START Records shown
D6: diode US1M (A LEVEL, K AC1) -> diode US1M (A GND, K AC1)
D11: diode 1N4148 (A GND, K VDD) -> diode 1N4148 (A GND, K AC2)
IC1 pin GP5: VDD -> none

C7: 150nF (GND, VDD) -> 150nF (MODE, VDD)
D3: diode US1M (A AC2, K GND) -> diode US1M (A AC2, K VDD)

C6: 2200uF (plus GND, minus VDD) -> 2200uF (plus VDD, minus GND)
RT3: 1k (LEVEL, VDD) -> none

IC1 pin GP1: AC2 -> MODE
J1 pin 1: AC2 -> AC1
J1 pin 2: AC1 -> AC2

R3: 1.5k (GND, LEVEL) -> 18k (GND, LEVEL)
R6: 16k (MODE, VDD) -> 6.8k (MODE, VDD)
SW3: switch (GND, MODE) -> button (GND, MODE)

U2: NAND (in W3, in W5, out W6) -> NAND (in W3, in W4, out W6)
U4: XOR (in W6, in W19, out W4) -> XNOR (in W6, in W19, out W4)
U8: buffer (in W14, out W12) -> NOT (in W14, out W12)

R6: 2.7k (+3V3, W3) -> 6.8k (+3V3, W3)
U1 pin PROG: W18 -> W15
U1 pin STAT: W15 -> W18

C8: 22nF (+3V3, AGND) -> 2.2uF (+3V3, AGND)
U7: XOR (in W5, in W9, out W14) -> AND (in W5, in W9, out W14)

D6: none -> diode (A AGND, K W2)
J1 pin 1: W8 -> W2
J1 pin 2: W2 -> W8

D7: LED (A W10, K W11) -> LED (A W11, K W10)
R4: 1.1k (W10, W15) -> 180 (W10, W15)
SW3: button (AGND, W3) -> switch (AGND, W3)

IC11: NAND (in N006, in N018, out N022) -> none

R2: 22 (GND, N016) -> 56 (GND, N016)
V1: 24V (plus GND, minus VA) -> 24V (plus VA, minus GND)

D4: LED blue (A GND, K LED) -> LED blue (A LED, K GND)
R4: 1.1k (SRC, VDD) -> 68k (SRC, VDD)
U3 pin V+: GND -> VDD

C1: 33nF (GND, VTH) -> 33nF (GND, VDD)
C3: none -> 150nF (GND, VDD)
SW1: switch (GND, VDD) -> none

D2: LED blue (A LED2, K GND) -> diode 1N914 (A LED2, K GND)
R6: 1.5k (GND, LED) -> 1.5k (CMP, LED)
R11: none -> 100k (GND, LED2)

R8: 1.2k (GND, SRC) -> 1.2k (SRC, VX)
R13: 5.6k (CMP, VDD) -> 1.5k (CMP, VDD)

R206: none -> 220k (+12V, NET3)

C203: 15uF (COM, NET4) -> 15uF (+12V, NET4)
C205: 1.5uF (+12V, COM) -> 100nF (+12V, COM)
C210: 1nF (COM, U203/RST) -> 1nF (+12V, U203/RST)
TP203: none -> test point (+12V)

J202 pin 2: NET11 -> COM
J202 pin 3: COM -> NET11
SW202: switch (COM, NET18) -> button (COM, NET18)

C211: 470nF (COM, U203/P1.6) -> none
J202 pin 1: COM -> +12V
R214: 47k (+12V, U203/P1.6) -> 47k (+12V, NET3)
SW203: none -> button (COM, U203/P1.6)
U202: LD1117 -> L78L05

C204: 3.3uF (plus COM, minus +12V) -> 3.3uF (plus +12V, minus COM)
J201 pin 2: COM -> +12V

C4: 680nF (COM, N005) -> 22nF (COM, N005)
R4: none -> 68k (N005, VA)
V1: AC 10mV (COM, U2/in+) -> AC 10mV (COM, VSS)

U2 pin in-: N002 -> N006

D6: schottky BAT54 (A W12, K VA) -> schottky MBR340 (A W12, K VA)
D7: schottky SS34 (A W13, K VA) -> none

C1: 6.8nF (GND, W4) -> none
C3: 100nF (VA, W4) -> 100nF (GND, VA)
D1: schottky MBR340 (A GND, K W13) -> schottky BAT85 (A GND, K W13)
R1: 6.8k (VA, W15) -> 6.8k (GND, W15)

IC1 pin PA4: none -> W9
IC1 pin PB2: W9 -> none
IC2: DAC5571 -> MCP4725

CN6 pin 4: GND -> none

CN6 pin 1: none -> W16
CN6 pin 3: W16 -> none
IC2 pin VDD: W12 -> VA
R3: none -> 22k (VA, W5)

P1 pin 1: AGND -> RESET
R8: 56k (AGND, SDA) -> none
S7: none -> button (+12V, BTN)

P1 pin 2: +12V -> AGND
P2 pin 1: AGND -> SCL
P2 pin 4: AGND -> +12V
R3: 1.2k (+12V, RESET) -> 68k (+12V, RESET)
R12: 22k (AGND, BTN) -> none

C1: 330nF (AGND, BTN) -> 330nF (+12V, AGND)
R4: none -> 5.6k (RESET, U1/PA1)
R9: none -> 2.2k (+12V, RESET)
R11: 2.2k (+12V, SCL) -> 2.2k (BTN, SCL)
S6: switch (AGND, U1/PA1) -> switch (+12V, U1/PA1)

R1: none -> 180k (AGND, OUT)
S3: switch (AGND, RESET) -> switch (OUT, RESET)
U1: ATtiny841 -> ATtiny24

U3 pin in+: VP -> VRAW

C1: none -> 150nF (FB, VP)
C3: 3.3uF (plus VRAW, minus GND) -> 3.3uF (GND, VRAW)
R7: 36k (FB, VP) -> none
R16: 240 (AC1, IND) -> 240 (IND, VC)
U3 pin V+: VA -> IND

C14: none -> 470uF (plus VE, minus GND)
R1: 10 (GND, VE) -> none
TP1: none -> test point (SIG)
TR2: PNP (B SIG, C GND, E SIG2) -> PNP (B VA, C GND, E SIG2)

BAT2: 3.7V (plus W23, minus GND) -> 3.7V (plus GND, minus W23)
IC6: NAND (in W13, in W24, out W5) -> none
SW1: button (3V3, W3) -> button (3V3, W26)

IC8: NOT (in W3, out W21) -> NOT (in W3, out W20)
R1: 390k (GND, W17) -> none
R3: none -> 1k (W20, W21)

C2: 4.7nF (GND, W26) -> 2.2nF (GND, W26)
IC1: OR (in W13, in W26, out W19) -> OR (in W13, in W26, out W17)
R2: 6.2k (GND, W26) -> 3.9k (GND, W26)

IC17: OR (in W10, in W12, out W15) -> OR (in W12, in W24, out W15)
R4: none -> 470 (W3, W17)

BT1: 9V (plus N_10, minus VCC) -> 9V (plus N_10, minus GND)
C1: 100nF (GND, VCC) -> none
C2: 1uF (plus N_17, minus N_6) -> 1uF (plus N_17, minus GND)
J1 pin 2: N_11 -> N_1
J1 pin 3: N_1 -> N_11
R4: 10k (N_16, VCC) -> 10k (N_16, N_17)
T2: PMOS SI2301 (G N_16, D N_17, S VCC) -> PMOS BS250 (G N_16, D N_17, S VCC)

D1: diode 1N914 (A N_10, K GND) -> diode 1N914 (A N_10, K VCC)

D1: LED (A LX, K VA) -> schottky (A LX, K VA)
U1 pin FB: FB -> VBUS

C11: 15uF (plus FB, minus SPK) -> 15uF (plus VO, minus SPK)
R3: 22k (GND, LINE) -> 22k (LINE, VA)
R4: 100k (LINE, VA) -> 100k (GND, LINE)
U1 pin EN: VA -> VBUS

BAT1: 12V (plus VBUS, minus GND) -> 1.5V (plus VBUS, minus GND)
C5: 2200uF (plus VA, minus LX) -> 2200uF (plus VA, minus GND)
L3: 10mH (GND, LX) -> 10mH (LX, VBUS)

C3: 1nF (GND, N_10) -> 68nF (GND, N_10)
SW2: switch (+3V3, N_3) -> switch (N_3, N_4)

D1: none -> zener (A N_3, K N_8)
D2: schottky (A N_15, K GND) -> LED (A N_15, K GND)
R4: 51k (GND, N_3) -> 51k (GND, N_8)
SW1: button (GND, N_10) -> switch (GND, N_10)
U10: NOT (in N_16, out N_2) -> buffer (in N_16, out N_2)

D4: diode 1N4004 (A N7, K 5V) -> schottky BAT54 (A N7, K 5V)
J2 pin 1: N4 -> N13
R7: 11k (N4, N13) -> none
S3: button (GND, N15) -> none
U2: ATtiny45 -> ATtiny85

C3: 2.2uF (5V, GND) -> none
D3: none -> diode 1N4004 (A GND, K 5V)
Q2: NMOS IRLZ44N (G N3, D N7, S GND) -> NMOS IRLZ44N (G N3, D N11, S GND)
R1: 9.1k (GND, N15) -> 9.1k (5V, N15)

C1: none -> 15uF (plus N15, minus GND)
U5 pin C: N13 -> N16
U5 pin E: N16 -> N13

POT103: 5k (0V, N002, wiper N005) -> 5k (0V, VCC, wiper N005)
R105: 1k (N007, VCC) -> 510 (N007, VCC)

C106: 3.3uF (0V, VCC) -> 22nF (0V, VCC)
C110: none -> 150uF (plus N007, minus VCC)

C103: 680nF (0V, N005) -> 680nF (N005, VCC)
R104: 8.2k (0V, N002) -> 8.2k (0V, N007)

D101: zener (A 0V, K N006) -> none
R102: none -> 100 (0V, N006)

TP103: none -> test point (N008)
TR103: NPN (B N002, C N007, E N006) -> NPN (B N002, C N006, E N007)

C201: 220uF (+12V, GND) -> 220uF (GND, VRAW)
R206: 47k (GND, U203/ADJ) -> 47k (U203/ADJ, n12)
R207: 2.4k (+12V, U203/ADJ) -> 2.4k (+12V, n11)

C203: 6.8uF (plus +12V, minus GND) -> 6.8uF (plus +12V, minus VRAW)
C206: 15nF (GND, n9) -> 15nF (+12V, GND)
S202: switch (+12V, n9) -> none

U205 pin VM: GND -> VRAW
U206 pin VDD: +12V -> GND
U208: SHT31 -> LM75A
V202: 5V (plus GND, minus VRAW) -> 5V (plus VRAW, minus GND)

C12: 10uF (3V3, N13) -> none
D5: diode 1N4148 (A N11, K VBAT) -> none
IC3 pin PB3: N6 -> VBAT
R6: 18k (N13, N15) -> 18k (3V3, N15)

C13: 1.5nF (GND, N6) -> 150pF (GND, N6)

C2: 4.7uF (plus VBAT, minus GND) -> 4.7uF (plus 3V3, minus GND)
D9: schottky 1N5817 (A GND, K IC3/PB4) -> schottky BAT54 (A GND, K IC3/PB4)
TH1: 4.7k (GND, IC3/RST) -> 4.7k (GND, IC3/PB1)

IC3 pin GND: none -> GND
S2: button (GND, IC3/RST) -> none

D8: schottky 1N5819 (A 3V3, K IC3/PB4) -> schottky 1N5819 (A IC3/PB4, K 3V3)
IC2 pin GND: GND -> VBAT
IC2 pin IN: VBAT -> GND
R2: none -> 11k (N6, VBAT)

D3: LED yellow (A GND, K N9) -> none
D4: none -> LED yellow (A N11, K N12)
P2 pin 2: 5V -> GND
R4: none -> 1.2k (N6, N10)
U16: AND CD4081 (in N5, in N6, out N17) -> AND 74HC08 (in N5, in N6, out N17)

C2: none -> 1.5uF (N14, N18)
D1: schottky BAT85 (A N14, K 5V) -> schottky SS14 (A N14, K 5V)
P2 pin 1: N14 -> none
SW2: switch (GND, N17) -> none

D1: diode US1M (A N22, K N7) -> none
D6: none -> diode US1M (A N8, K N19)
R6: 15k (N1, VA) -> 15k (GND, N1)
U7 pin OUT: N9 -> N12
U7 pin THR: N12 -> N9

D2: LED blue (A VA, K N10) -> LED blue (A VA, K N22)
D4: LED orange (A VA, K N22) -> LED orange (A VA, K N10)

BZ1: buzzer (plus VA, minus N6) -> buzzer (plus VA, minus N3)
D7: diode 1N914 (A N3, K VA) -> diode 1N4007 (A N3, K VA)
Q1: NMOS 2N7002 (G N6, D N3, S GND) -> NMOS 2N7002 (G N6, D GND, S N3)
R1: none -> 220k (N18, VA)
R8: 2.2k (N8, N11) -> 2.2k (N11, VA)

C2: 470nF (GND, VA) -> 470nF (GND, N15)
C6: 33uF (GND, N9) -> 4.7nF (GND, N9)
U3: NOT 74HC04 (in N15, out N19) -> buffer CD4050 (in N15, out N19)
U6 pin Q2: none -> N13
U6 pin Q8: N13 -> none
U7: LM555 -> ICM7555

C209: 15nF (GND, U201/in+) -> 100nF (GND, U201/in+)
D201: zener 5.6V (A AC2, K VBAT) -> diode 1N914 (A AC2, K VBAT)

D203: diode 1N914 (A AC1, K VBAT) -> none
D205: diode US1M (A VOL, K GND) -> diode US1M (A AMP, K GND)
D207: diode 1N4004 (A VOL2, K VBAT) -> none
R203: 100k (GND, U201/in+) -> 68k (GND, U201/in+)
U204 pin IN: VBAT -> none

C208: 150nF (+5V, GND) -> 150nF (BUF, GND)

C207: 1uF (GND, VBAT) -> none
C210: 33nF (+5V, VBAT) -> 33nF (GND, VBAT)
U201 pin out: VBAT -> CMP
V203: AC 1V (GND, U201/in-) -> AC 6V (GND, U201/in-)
END Records shown
→ **Directions for this task**: Above are the records; from them, give again exactly the lines from the one containing "R4: none -> 5.6k (RESET, U1/PA1)" through the one containing "D1: none -> zener (A N_3, K N_8)", both included.

→ **Output of the task**:
R4: none -> 5.6k (RESET, U1/PA1)
R9: none -> 2.2k (+12V, RESET)
R11: 2.2k (+12V, SCL) -> 2.2k (BTN, SCL)
S6: switch (AGND, U1/PA1) -> switch (+12V, U1/PA1)

R1: none -> 180k (AGND, OUT)
S3: switch (AGND, RESET) -> switch (OUT, RESET)
U1: ATtiny841 -> ATtiny24

U3 pin in+: VP -> VRAW

C1: none -> 150nF (FB, VP)
C3: 3.3uF (plus VRAW, minus GND) -> 3.3uF (GND, VRAW)
R7: 36k (FB, VP) -> none
R16: 240 (AC1, IND) -> 240 (IND, VC)
U3 pin V+: VA -> IND

C14: none -> 470uF (plus VE, minus GND)
R1: 10 (GND, VE) -> none
TP1: none -> test point (SIG)
TR2: PNP (B SIG, C GND, E SIG2) -> PNP (B VA, C GND, E SIG2)

BAT2: 3.7V (plus W23, minus GND) -> 3.7V (plus GND, minus W23)
IC6: NAND (in W13, in W24, out W5) -> none
SW1: button (3V3, W3) -> button (3V3, W26)

IC8: NOT (in W3, out W21) -> NOT (in W3, out W20)
R1: 390k (GND, W17) -> none
R3: none -> 1k (W20, W21)

C2: 4.7nF (GND, W26) -> 2.2nF (GND, W26)
IC1: OR (in W13, in W26, out W19) -> OR (in W13, in W26, out W17)
R2: 6.2k (GND, W26) -> 3.9k (GND, W26)

IC17: OR (in W10, in W12, out W15) -> OR (in W12, in W24, out W15)
R4: none -> 470 (W3, W17)

BT1: 9V (plus N_10, minus VCC) -> 9V (plus N_10, minus GND)
C1: 100nF (GND, VCC) -> none
C2: 1uF (plus N_17, minus N_6) -> 1uF (plus N_17, minus GND)
J1 pin 2: N_11 -> N_1
J1 pin 3: N_1 -> N_11
R4: 10k (N_16, VCC) -> 10k (N_16, N_17)
T2: PMOS SI2301 (G N_16, D N_17, S VCC) -> PMOS BS250 (G N_16, D N_17, S VCC)

D1: diode 1N914 (A N_10, K GND) -> diode 1N914 (A N_10, K VCC)

D1: LED (A LX, K VA) -> schottky (A LX, K VA)
U1 pin FB: FB -> VBUS

C11: 15uF (plus FB, minus SPK) -> 15uF (plus VO, minus SPK)
R3: 22k (GND, LINE) -> 22k (LINE, VA)
R4: 100k (LINE, VA) -> 100k (GND, LINE)
U1 pin EN: VA -> VBUS

BAT1: 12V (plus VBUS, minus GND) -> 1.5V (plus VBUS, minus GND)
C5: 2200uF (plus VA, minus LX) -> 2200uF (plus VA, minus GND)
L3: 10mH (GND, LX) -> 10mH (LX, VBUS)

C3: 1nF (GND, N_10) -> 68nF (GND, N_10)
SW2: switch (+3V3, N_3) -> switch (N_3, N_4)

D1: none -> zener (A N_3, K N_8)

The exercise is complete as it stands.